Top of MATERIALS PROVIDED

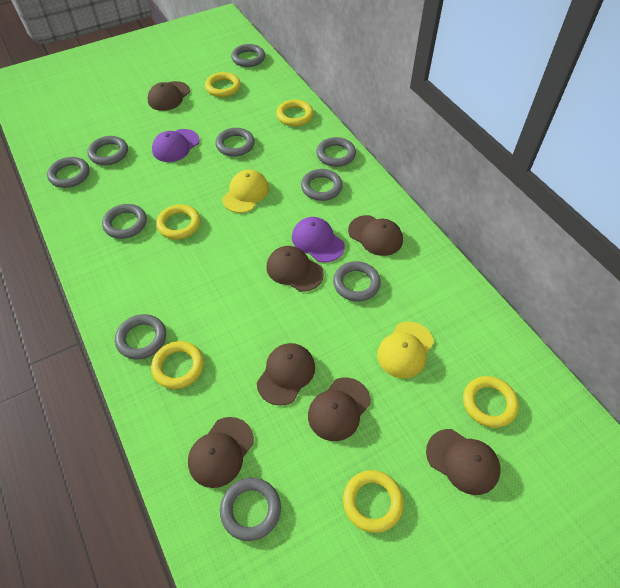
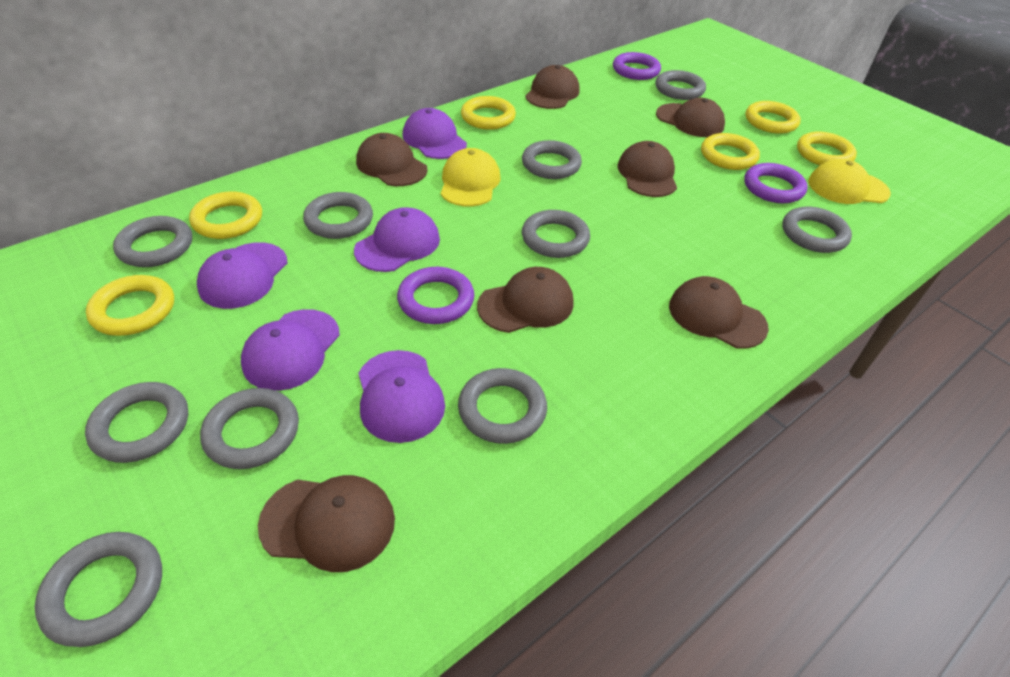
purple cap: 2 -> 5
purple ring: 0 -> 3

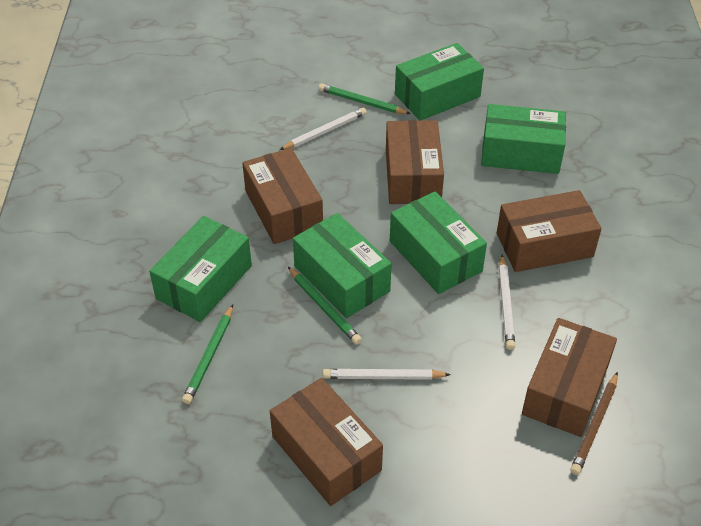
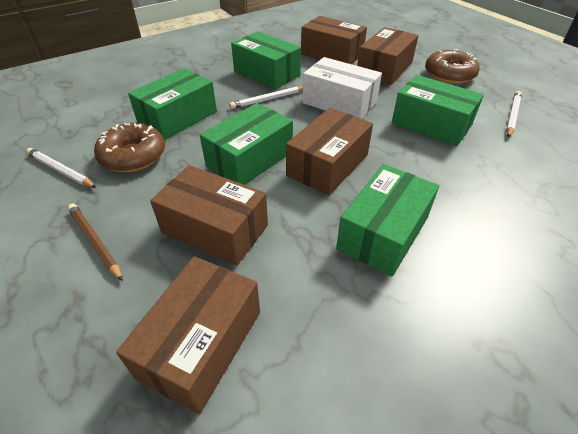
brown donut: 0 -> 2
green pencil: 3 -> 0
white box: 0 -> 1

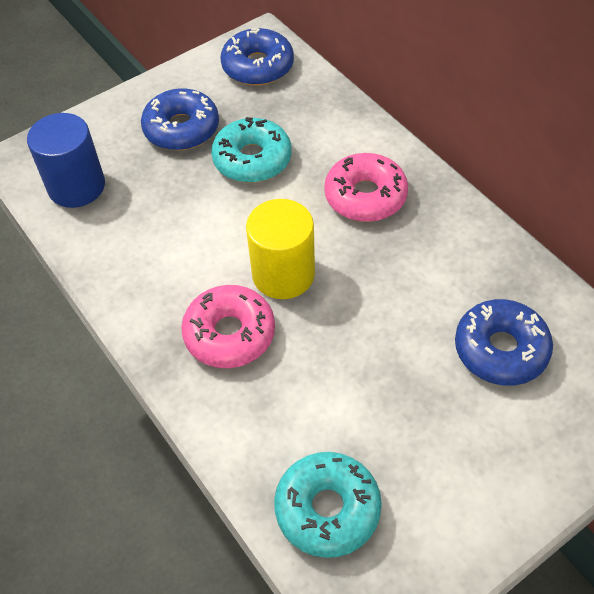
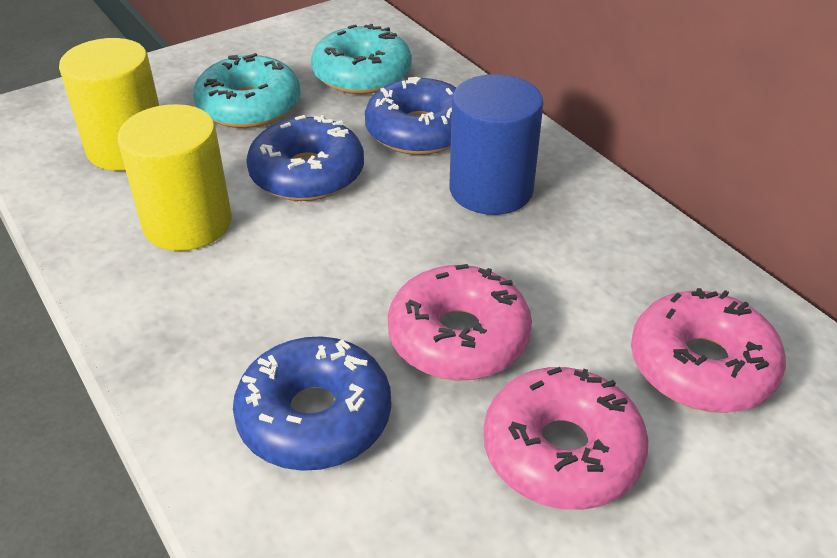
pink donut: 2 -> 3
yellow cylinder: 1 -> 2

Bottom of MATERIALS PROVIDED
Top of MATERIALS PROVIDED

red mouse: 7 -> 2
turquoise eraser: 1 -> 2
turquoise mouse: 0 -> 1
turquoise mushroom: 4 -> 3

Bottom of MATERIALS PROVIDED

How would the lines above read from the one with "brown donut: 0 -> 2" to the one with "yellow cylinder: 1 -> 2", inclusive, with no pictures? Write them out exactly.

brown donut: 0 -> 2
green pencil: 3 -> 0
white box: 0 -> 1

pink donut: 2 -> 3
yellow cylinder: 1 -> 2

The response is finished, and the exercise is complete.